## RAW DATA
▼

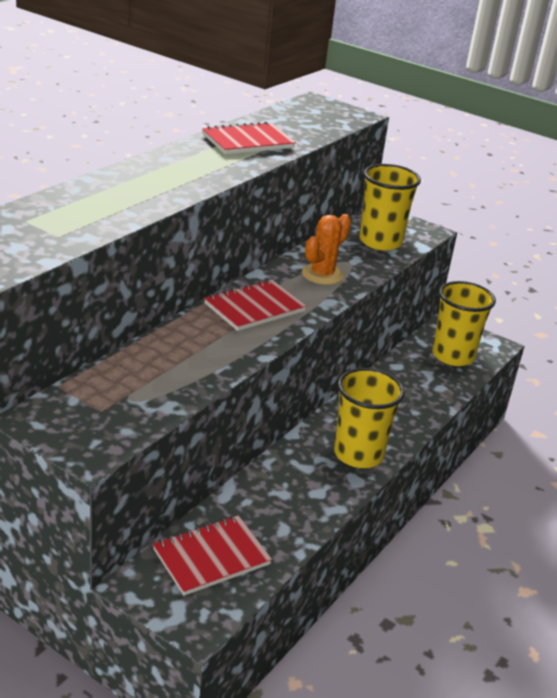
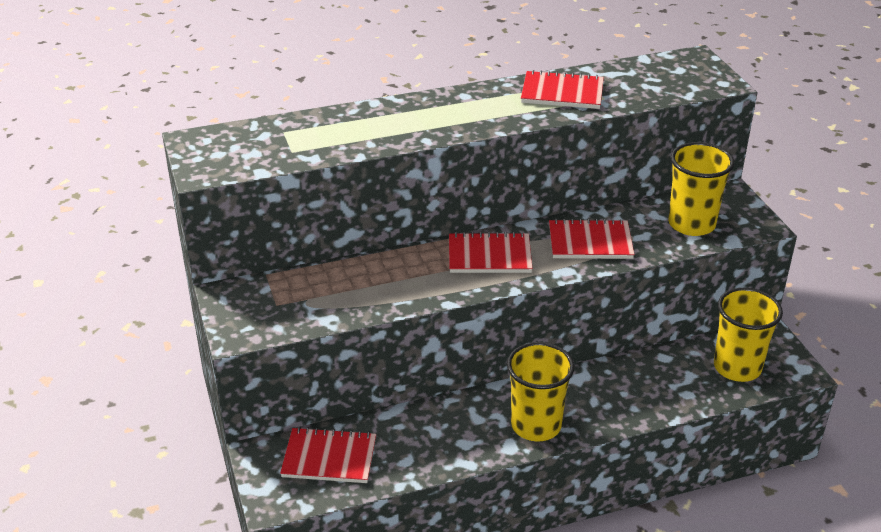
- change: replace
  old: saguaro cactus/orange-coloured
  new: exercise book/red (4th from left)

▲
▼

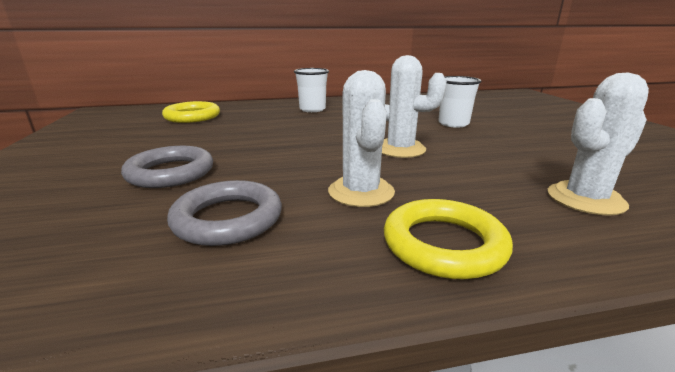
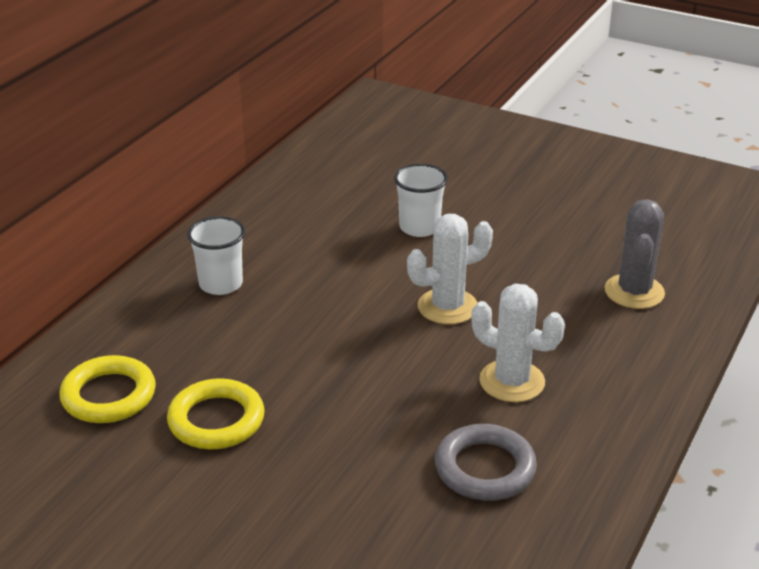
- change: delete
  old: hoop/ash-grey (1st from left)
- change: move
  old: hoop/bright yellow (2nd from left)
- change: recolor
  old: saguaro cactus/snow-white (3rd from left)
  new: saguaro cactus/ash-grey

▲

## TASK TO CARRY OUT
Set down, exactly as they appear above, all lines from the one that has "old: hoop/ash-grey (1st from left)" down to the one that has "new: saguaro cactus/ash-grey", including those two and no others.

## WRITTEN SOLUTION
  old: hoop/ash-grey (1st from left)
- change: move
  old: hoop/bright yellow (2nd from left)
- change: recolor
  old: saguaro cactus/snow-white (3rd from left)
  new: saguaro cactus/ash-grey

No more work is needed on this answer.